→ **GOAL OF THE EXERCISE**:
Every line below that holds "capsule" must be copied.

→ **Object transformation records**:
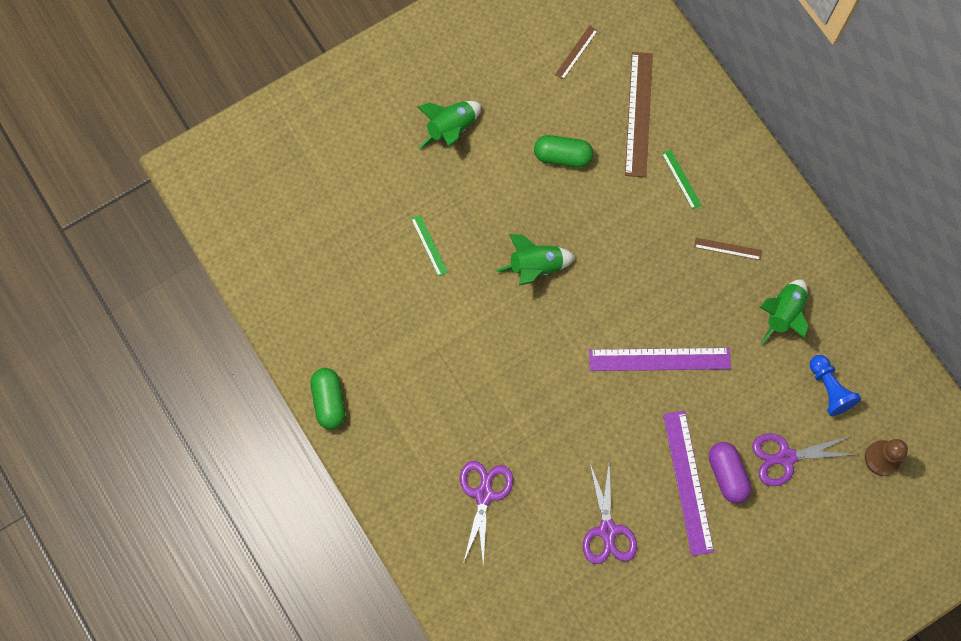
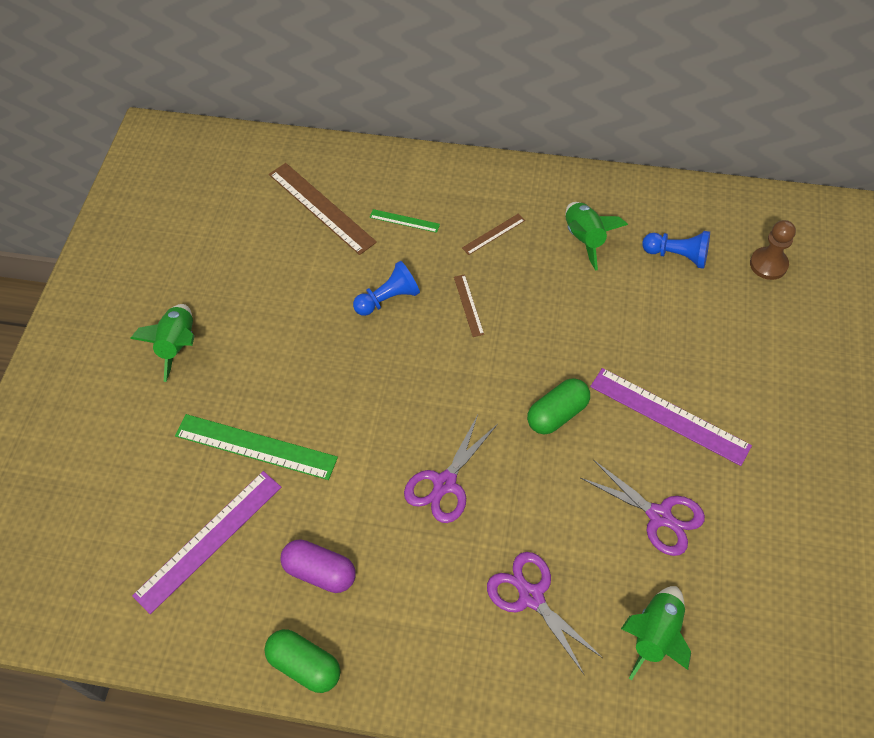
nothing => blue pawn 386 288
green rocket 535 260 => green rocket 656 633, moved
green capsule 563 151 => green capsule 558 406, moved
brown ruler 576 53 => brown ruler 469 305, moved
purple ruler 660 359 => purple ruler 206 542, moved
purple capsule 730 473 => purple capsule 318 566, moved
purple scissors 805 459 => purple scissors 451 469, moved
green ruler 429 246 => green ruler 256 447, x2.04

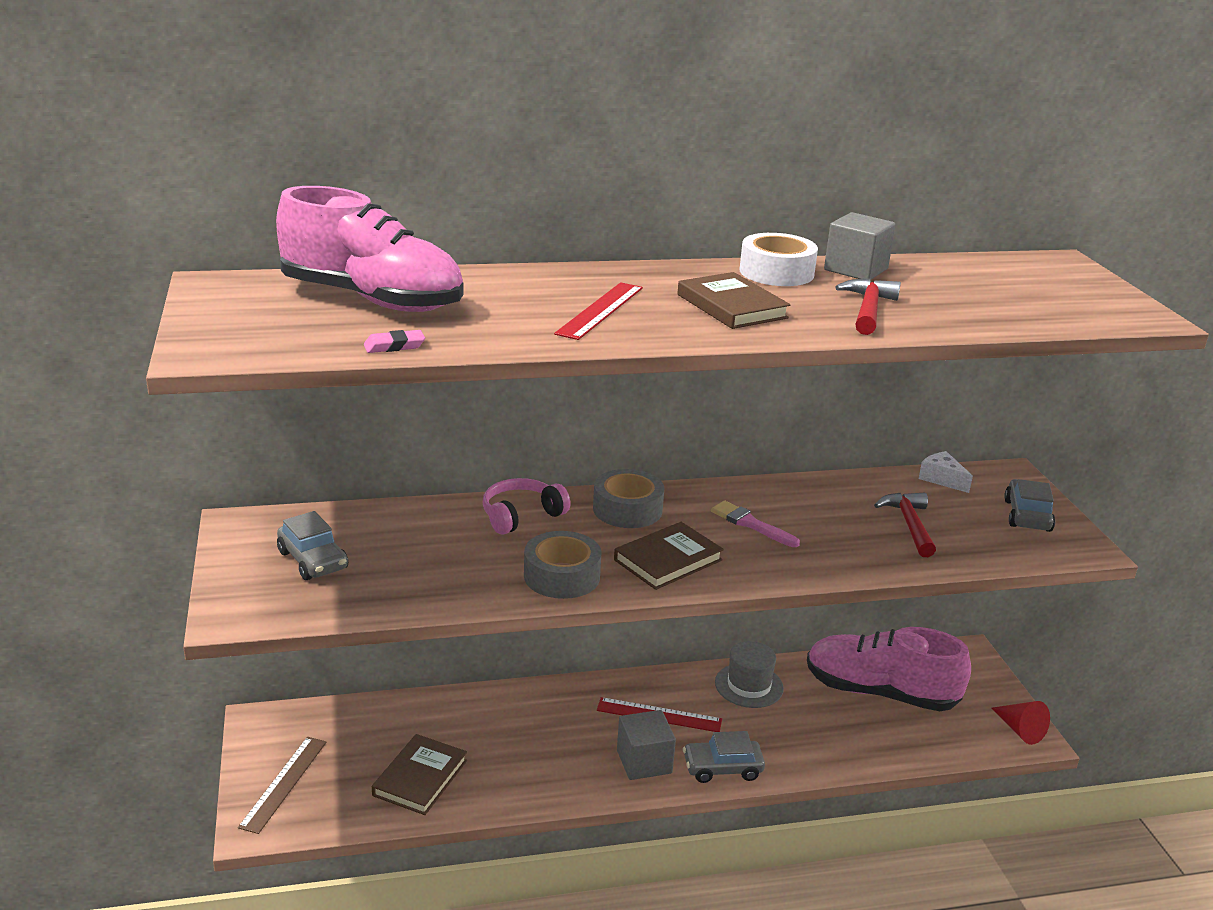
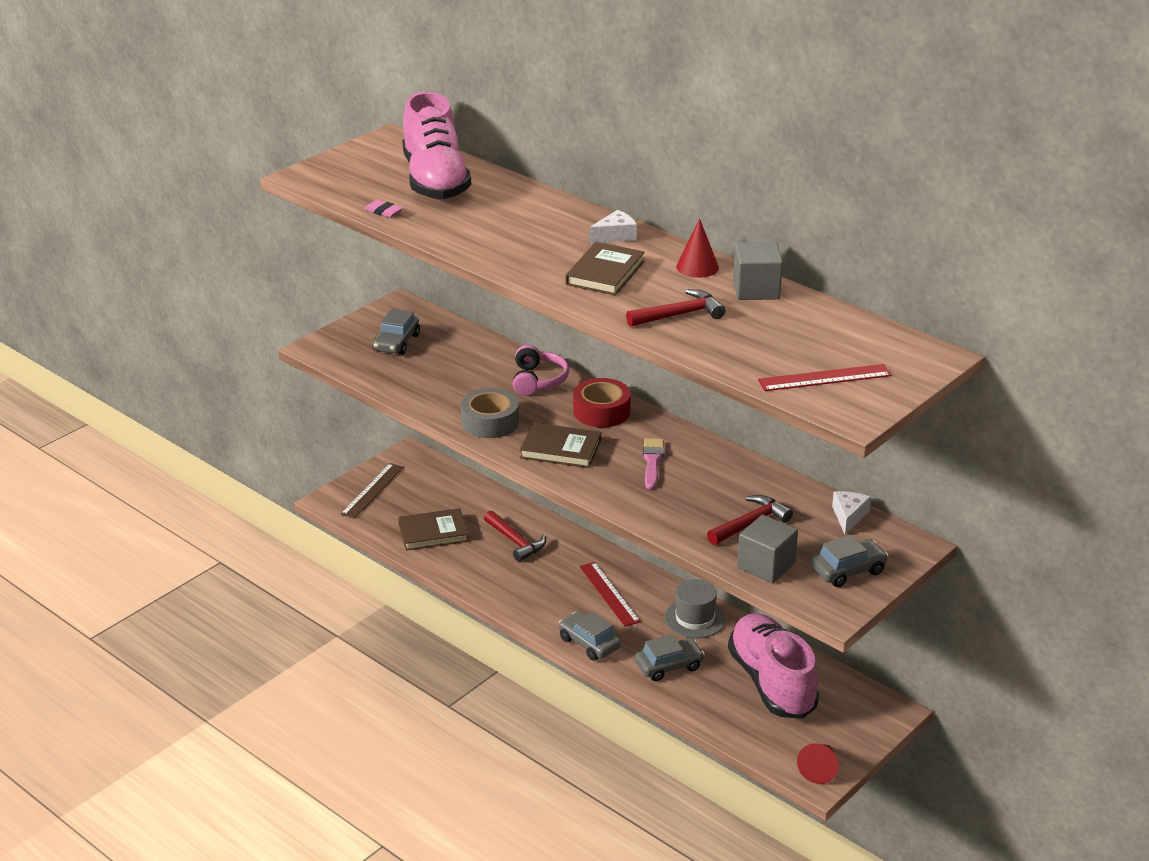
nothing => red hammer 515 536
nothing => white cheese 613 227
nothing => grey car 670 657
red ruler 598 311 => red ruler 825 377, moved
grey cube 646 745 => grey cube 767 549, moved
white tape 779 259 => red cone 697 248
grey tape 629 498 => red tape 602 403
brown ruler 282 785 => brown ruler 372 491, 45 degrees counterclockwise
pink headphones 526 506 => pink headphones 541 370, 75 degrees clockwise

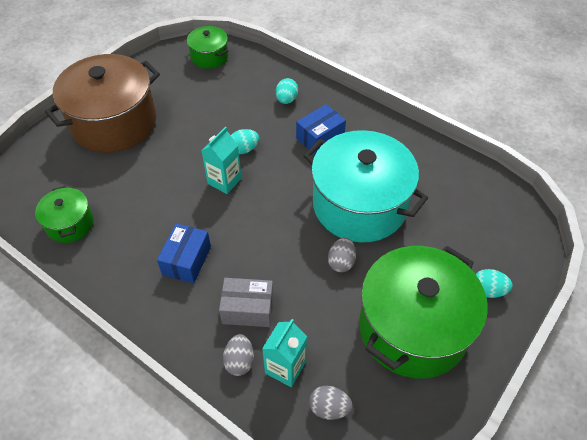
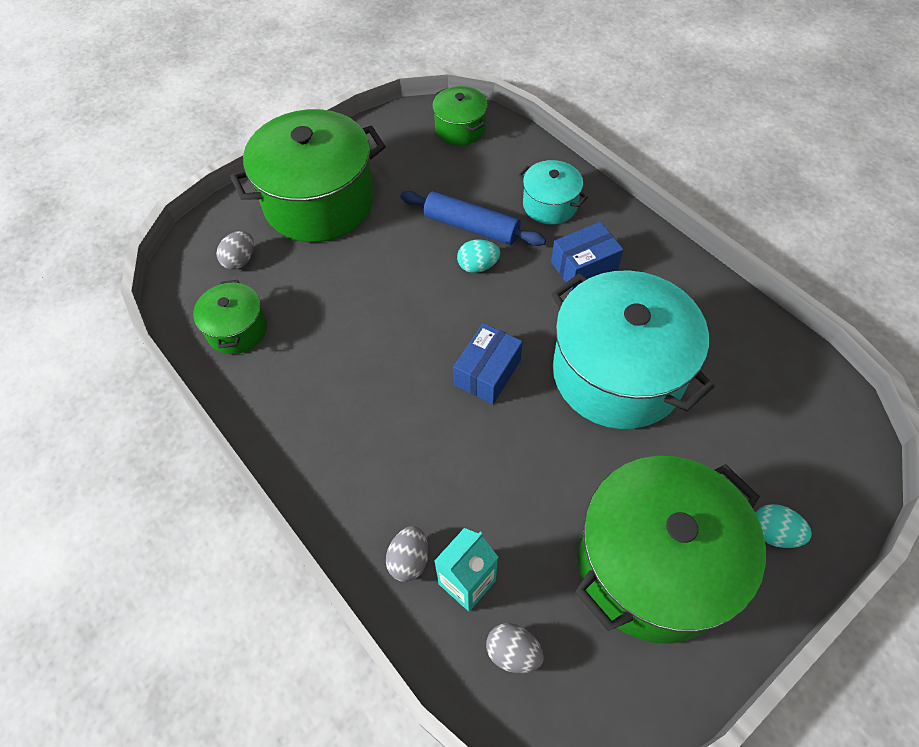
turquoise carton 221 160 => nothing
grey box 246 302 => nothing
nothing => blue rolling pin 473 218
blue box 184 253 => blue box 488 363, moved
grey egg 342 255 => grey egg 235 250, moved
turquoise egg 287 91 => turquoise pot 553 192
brown pot 102 103 => green pot 308 175

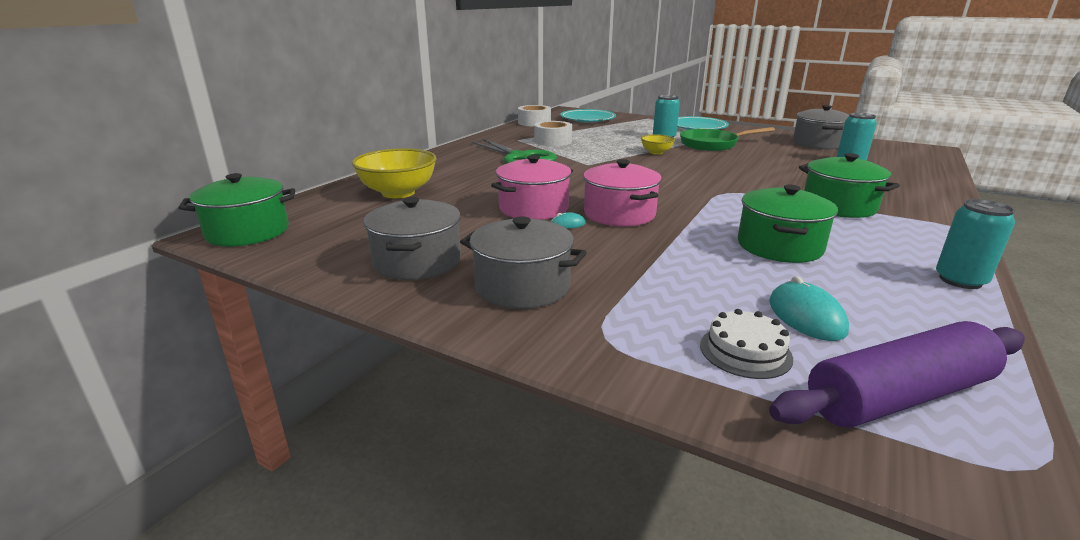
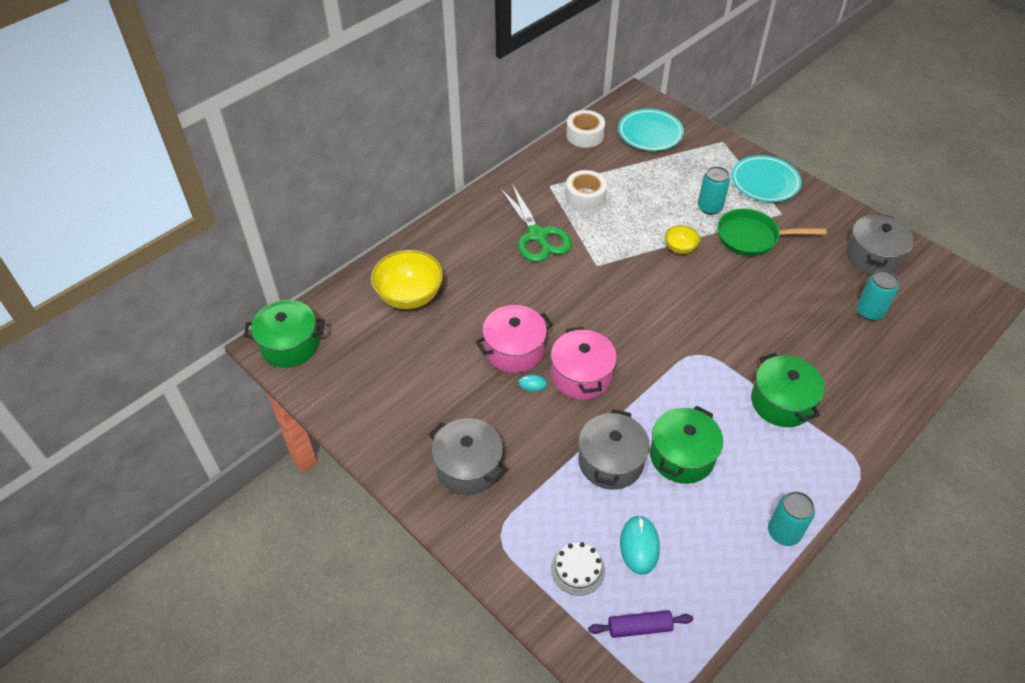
grey pot 412 238 => grey pot 614 449, moved
purple rolling pin 897 374 => purple rolling pin 640 624, x0.56

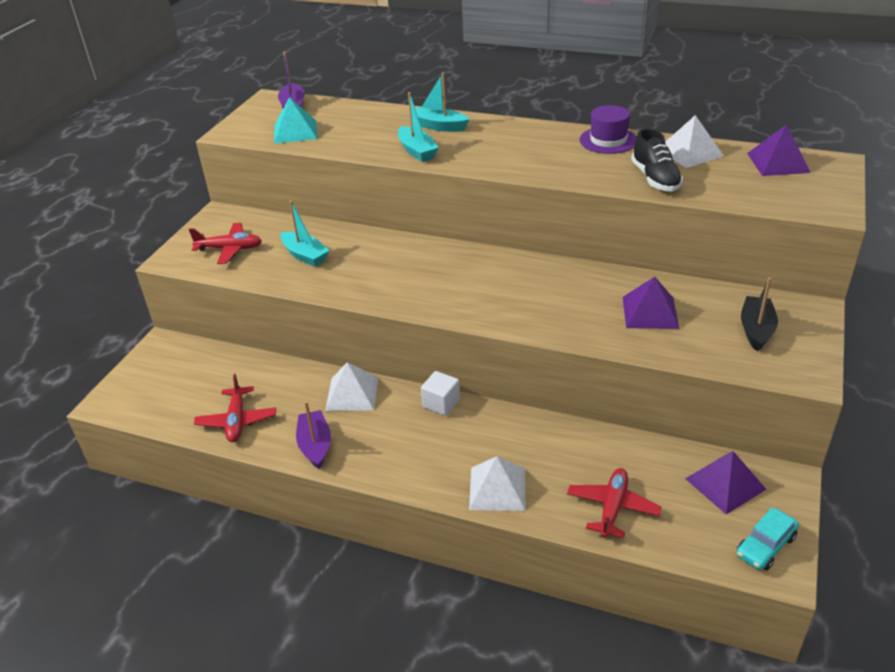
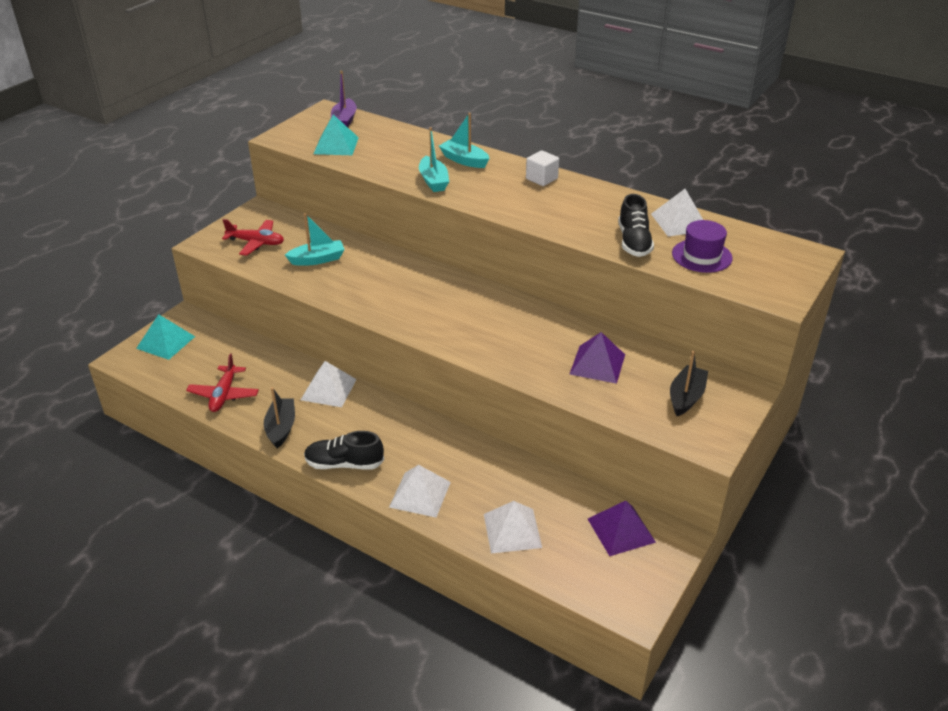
turquoise car 767 539 => nothing
purple pyramid 779 150 => nothing
nothing => turquoise pyramid 165 337
nothing => black shoe 344 450
white cube 440 393 => white cube 542 168, moved
purple hat 608 129 => purple hat 702 246, moved
red plane 614 503 => white pyramid 513 527
purple boat 313 435 => black boat 279 417
turquoise boat 305 234 => turquoise boat 315 239, 75 degrees counterclockwise

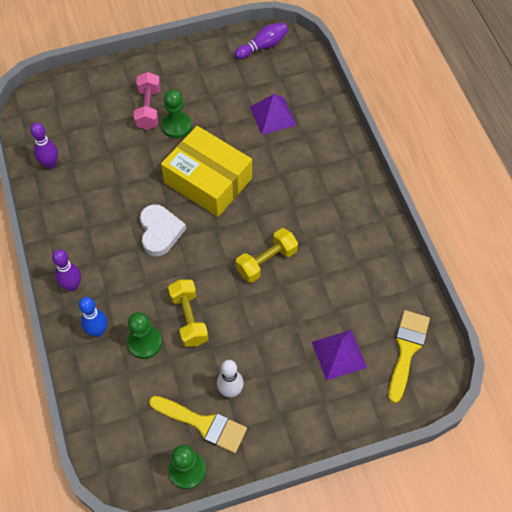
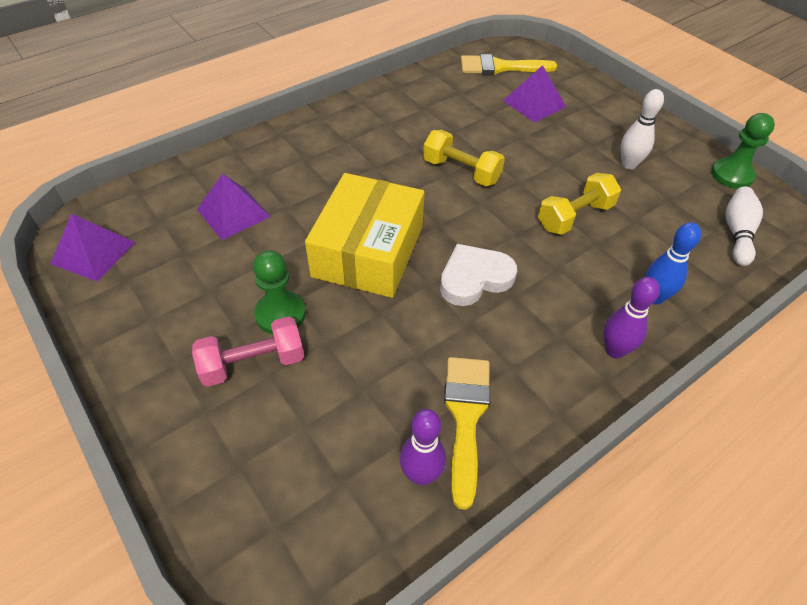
green pawn 144 335 => nothing
nothing => white bowling pin 744 226
yellow brush 198 424 => yellow brush 467 433, moved
purple bowling pin 261 40 => purple pyramid 92 248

→ **TASK RESULT**:
green capsule 563 151 => green capsule 558 406, moved
purple capsule 730 473 => purple capsule 318 566, moved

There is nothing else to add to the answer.